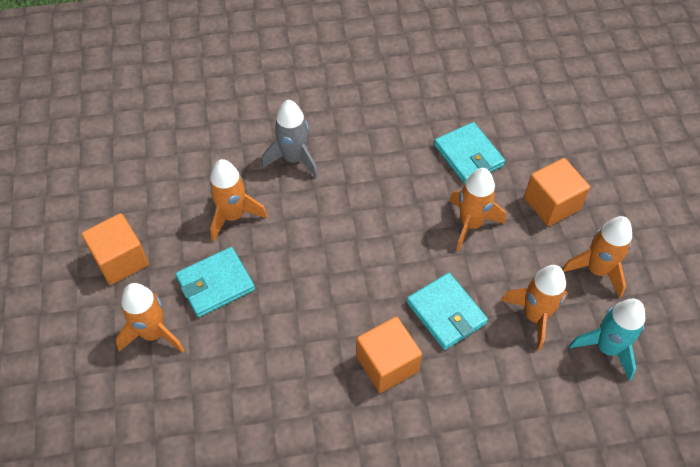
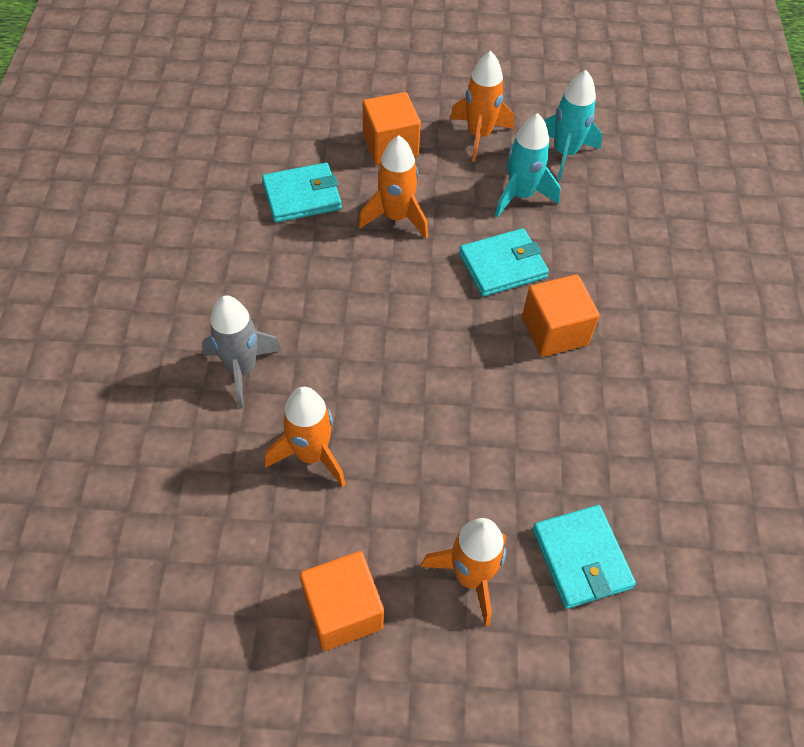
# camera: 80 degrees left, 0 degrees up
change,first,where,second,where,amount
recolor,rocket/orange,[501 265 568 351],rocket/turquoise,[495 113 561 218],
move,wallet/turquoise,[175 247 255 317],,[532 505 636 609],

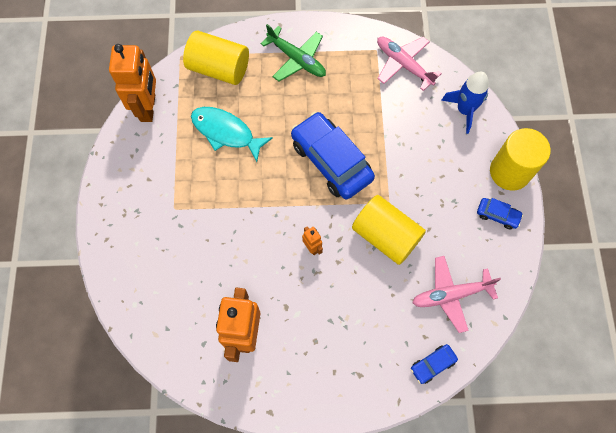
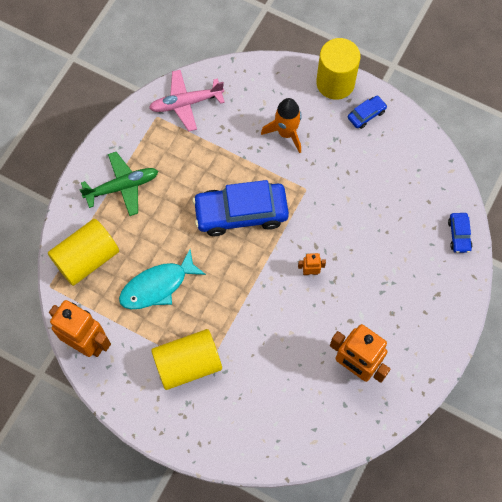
# camera: 60 degrees left, 0 degrees up
change,first,where,second,where,amount
move,cylinder/yellow,[352 195 426 265],,[151 329 222 390],
insert,,,rocket/orange,[261 98 302 153],
delete,plane/pink,[412 256 501 333],,,
delete,rocket/blue,[441 72 489 134],,,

* * *

• [Directions for this task]
Copy each line of the records above exactly as written. Do not carry over any picture.

• [Final answer]
# camera: 80 degrees left, 0 degrees up
change,first,where,second,where,amount
recolor,rocket/orange,[501 265 568 351],rocket/turquoise,[495 113 561 218],
move,wallet/turquoise,[175 247 255 317],,[532 505 636 609],

# camera: 60 degrees left, 0 degrees up
change,first,where,second,where,amount
move,cylinder/yellow,[352 195 426 265],,[151 329 222 390],
insert,,,rocket/orange,[261 98 302 153],
delete,plane/pink,[412 256 501 333],,,
delete,rocket/blue,[441 72 489 134],,,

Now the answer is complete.